[[ Input open ]]

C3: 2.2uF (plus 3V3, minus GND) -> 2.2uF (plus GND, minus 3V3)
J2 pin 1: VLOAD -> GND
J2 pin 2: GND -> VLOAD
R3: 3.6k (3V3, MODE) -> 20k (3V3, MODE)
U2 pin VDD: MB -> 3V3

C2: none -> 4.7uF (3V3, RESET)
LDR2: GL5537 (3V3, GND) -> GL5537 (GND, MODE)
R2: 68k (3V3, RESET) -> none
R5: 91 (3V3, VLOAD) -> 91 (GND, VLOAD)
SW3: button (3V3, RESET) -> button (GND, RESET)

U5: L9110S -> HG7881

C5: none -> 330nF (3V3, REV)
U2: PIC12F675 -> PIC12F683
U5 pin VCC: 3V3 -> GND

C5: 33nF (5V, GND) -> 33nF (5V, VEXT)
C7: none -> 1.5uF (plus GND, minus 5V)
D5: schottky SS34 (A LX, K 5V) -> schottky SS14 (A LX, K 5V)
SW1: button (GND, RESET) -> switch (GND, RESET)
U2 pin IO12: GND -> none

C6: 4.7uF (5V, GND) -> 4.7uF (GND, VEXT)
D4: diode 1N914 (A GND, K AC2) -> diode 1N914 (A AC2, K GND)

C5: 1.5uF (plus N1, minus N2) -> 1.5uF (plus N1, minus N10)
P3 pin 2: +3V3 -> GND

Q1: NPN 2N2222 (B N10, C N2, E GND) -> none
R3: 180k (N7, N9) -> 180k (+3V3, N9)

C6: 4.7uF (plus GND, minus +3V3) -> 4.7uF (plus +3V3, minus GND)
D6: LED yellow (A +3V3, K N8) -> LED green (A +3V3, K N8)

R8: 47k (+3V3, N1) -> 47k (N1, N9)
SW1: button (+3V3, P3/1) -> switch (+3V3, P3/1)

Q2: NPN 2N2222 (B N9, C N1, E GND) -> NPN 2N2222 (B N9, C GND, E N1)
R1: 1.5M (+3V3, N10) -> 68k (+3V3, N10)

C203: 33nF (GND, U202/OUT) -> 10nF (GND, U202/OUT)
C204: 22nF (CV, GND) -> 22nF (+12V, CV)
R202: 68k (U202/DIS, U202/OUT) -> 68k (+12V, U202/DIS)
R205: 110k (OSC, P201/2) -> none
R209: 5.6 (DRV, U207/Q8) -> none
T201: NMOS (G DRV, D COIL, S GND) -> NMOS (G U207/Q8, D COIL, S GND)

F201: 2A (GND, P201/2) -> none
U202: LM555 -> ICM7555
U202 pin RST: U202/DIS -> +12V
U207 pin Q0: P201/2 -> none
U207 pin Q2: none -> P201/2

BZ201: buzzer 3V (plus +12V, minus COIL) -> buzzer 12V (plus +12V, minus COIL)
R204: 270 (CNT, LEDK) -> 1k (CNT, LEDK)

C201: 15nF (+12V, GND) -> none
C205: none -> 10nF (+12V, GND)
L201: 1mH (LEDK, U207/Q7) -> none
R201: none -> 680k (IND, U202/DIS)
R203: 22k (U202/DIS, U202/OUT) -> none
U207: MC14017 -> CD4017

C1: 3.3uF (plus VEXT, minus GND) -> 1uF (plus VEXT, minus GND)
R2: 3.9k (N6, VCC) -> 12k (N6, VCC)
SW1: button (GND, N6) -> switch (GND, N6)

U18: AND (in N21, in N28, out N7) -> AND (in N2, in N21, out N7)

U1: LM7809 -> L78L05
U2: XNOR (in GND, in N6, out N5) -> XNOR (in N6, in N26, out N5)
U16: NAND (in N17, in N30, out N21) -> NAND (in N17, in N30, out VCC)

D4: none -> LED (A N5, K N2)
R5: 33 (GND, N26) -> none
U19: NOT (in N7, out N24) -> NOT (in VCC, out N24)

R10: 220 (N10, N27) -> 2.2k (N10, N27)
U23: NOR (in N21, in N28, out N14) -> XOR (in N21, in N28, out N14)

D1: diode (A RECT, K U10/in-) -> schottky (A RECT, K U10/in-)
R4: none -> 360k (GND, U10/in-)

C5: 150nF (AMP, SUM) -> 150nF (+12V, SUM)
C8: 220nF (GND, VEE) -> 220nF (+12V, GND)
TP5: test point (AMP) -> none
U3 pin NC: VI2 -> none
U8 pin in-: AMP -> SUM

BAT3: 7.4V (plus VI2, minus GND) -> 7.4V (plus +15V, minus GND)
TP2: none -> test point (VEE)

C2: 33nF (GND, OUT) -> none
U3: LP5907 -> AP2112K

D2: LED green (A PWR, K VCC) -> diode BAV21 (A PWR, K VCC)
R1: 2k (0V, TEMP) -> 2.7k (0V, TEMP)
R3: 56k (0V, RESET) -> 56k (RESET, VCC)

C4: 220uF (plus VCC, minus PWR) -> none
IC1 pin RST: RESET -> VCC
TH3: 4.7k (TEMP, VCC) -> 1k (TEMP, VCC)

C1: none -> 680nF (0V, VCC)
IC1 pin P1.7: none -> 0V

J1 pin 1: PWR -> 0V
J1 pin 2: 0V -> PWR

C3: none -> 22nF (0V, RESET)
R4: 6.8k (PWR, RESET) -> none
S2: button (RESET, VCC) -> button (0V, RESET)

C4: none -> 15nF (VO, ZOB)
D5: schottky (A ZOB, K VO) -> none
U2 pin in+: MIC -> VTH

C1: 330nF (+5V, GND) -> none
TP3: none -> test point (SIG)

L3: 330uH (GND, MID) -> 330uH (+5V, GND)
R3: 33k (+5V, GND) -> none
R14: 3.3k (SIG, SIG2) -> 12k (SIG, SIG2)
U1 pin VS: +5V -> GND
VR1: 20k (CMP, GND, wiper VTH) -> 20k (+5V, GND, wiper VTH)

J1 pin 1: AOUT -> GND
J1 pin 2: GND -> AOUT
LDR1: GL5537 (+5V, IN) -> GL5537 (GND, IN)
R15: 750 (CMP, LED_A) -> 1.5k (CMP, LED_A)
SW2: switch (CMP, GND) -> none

[[ Input closed ]]

> **Task directions**
For the string "LEDK", return every line of the data where it appears.

> **Response area**
R204: 270 (CNT, LEDK) -> 1k (CNT, LEDK)
L201: 1mH (LEDK, U207/Q7) -> none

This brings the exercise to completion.